_Information provided_:
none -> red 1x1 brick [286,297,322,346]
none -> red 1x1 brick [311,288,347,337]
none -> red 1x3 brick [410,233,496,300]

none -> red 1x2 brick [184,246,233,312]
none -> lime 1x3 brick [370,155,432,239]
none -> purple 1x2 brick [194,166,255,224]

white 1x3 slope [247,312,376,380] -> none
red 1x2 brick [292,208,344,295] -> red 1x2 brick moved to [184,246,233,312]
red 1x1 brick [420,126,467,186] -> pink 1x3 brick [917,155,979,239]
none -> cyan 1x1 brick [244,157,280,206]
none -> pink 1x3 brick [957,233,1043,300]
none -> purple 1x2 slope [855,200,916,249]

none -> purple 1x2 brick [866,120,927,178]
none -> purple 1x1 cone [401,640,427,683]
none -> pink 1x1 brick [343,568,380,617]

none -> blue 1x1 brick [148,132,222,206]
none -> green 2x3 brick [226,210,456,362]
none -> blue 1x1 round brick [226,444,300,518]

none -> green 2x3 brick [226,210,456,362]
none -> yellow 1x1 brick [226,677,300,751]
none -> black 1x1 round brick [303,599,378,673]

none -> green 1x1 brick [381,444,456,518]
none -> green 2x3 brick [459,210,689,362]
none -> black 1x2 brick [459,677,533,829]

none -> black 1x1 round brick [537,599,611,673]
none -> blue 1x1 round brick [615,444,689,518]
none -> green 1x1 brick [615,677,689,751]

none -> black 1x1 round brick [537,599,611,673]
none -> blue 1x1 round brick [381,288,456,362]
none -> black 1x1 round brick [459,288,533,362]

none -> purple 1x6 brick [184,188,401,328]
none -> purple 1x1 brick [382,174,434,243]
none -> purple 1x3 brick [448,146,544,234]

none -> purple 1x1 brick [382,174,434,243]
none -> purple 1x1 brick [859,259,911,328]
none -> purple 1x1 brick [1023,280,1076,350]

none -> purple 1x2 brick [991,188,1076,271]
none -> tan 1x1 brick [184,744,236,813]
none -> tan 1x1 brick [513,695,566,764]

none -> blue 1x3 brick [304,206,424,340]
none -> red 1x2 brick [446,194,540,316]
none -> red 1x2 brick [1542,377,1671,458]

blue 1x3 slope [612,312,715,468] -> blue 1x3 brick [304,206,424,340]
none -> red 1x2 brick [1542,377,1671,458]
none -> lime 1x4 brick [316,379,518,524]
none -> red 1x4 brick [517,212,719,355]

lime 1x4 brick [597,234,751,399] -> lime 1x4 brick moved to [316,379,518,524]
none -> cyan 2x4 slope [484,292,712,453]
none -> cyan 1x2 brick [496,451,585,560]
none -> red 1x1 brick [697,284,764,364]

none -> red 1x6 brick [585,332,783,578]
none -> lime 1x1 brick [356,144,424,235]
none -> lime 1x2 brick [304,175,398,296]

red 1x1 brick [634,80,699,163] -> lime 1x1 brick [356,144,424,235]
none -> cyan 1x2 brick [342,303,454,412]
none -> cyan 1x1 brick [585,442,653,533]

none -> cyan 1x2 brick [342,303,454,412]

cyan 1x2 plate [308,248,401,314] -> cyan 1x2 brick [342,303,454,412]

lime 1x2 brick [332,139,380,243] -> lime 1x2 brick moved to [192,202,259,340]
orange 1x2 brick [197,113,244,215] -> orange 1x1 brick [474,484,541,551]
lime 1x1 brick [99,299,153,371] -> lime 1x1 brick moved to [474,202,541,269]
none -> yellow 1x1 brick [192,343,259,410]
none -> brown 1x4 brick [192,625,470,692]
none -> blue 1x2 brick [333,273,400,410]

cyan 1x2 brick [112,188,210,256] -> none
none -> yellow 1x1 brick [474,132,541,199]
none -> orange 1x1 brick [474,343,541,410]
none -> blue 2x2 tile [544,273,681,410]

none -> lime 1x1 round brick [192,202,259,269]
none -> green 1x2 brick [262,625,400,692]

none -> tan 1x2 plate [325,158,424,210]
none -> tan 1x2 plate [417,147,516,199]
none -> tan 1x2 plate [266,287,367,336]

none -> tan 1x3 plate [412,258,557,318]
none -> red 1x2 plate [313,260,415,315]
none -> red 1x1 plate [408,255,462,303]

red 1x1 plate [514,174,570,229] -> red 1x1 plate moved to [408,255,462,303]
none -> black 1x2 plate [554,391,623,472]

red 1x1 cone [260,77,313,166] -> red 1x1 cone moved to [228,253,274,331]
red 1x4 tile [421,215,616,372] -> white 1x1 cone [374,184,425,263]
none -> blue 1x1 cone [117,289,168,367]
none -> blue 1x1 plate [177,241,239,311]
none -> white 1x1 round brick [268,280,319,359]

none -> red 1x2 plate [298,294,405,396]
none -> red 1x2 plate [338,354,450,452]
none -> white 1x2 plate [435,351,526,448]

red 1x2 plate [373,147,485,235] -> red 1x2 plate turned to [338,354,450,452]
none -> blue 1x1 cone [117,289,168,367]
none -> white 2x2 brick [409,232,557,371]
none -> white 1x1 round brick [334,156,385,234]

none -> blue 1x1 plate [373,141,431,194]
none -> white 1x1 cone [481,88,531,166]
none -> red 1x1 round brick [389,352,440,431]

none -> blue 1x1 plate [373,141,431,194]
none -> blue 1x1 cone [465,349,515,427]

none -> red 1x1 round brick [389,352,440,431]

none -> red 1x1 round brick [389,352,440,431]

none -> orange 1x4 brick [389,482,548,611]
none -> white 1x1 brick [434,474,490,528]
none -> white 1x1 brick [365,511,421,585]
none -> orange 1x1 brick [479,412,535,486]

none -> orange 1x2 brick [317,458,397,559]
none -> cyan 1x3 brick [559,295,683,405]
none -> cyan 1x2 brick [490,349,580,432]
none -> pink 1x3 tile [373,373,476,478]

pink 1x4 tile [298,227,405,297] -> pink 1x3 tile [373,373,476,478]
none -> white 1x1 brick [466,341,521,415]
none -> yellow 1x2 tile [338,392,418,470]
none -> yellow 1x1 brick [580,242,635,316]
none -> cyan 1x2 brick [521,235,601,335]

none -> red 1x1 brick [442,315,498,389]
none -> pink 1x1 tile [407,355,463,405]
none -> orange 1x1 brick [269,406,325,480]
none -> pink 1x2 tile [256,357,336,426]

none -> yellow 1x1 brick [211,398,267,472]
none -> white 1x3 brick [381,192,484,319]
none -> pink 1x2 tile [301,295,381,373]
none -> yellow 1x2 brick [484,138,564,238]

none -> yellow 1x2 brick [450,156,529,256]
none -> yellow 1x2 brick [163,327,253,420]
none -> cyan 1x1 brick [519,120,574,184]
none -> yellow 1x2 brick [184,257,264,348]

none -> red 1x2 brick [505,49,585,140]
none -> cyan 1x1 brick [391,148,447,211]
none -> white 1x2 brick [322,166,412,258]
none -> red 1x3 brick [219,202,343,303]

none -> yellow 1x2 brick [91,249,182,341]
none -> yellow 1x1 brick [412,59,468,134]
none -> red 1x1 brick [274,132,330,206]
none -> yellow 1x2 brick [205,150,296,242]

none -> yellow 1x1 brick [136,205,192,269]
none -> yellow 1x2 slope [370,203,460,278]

_Work order_:
Search the data for the string "orange" and copy each line where it appears.

_Solved problem_:
orange 1x2 brick [197,113,244,215] -> orange 1x1 brick [474,484,541,551]
none -> orange 1x1 brick [474,343,541,410]
none -> orange 1x4 brick [389,482,548,611]
none -> orange 1x1 brick [479,412,535,486]
none -> orange 1x2 brick [317,458,397,559]
none -> orange 1x1 brick [269,406,325,480]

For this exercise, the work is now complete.